With pictures omitted, output the records below exactly as they appear.

··· EXERCISE MATERIALS ···

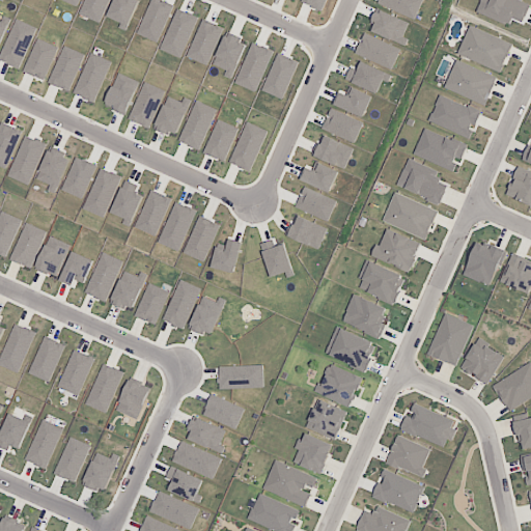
[(481,0),(477,14),(508,25),(510,18),(522,22),(529,2),(523,0),(481,0)]
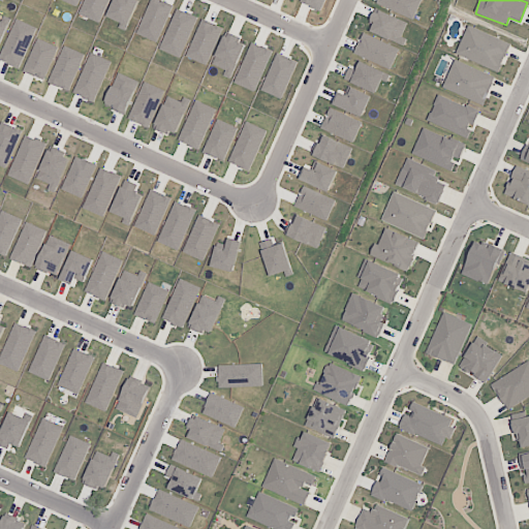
[(456,54),(499,72),(511,44),(468,25),(456,54)]
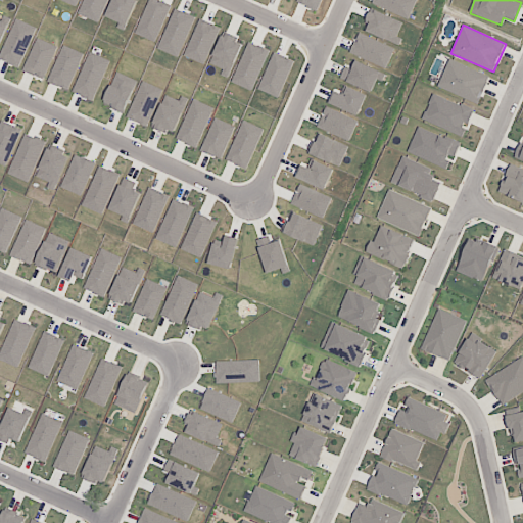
[(479,103),(489,76),(448,59),(438,88),(479,103)]
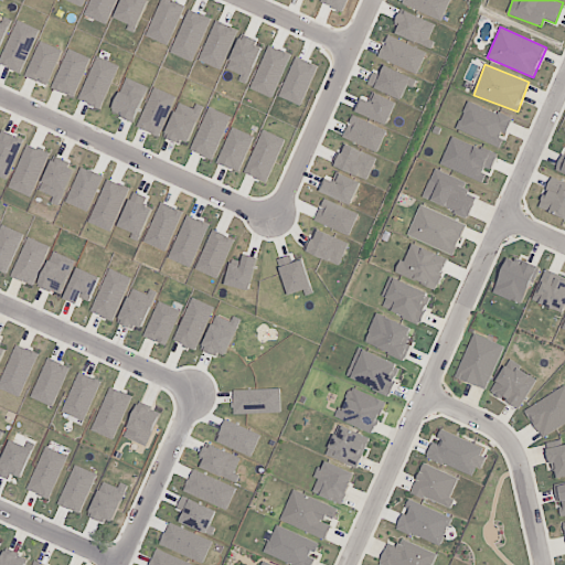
[(500,147),(512,118),(468,100),(456,129),(500,147)]
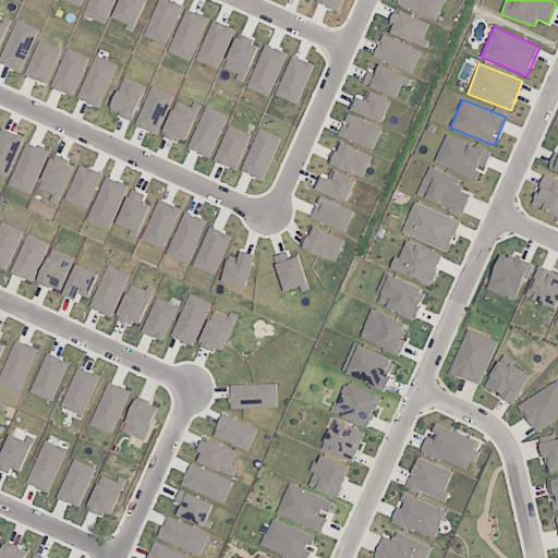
[(434,162),(476,180),(482,168),(484,169),(490,154),(446,134),(434,162)]
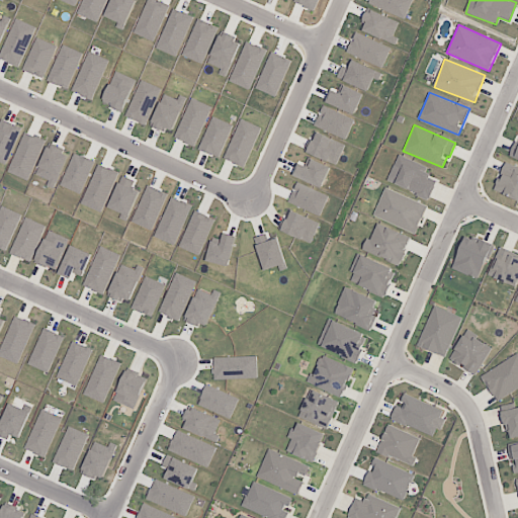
[(437,178),(425,174),(428,165),(397,156),(387,183),(431,197),(437,178)]
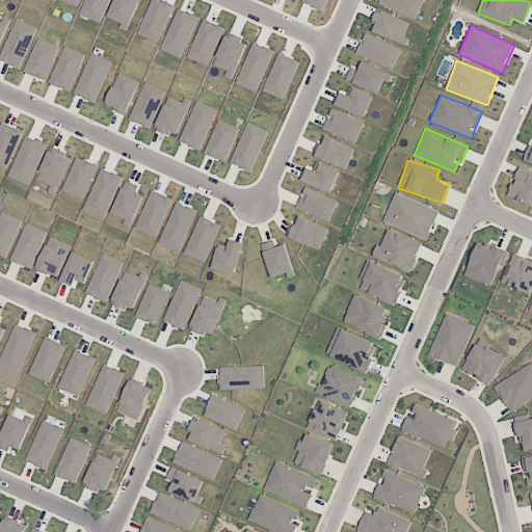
[(509,197),(531,204),(531,171),(519,167),(509,197)]
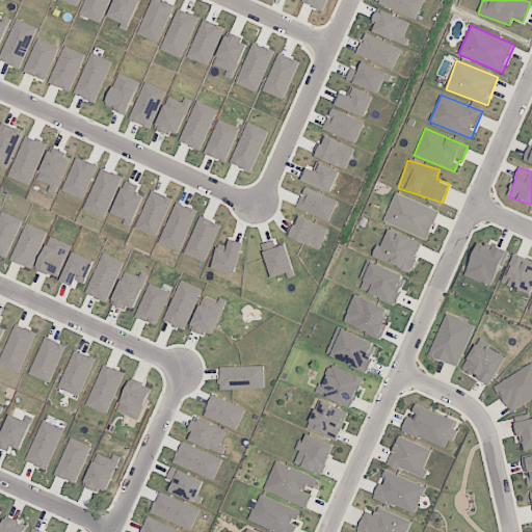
[(383,223),(428,239),(439,210),(394,193),(383,223)]
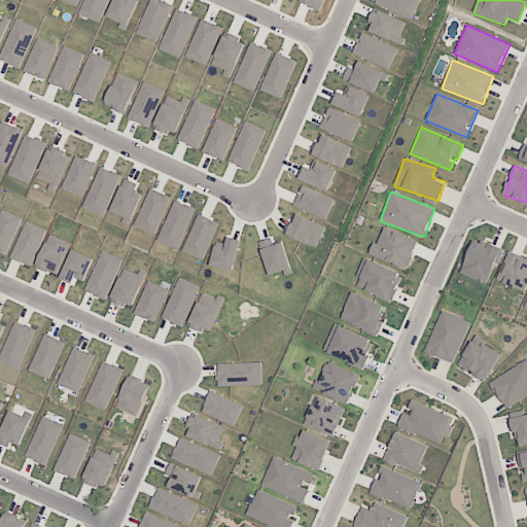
[(22,218),(1,209),(0,212),(0,252),(6,255),(22,218)]
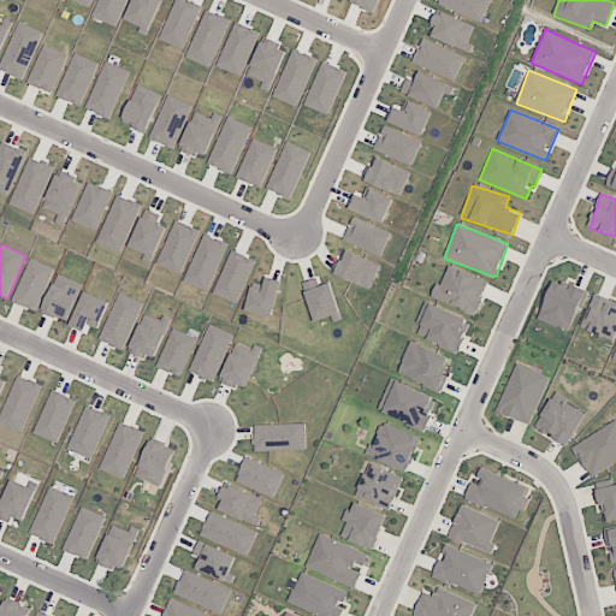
[(53,266),(28,259),(13,303),(39,311),(53,266)]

···

→ WRITTEN REPLY
[(481,0),(477,14),(508,25),(510,18),(522,22),(529,2),(523,0),(481,0)]
[(456,54),(499,72),(511,44),(468,25),(456,54)]
[(479,103),(489,76),(448,59),(438,88),(479,103)]
[(500,147),(512,118),(468,100),(456,129),(500,147)]
[(434,162),(476,180),(482,168),(484,169),(490,154),(446,134),(434,162)]
[(437,178),(425,174),(428,165),(397,156),(387,183),(431,197),(437,178)]
[(509,197),(531,204),(531,171),(519,167),(509,197)]
[(383,223),(428,239),(439,210),(394,193),(383,223)]
[(22,218),(1,209),(0,212),(0,252),(6,255),(22,218)]
[(53,266),(28,259),(13,303),(39,311),(53,266)]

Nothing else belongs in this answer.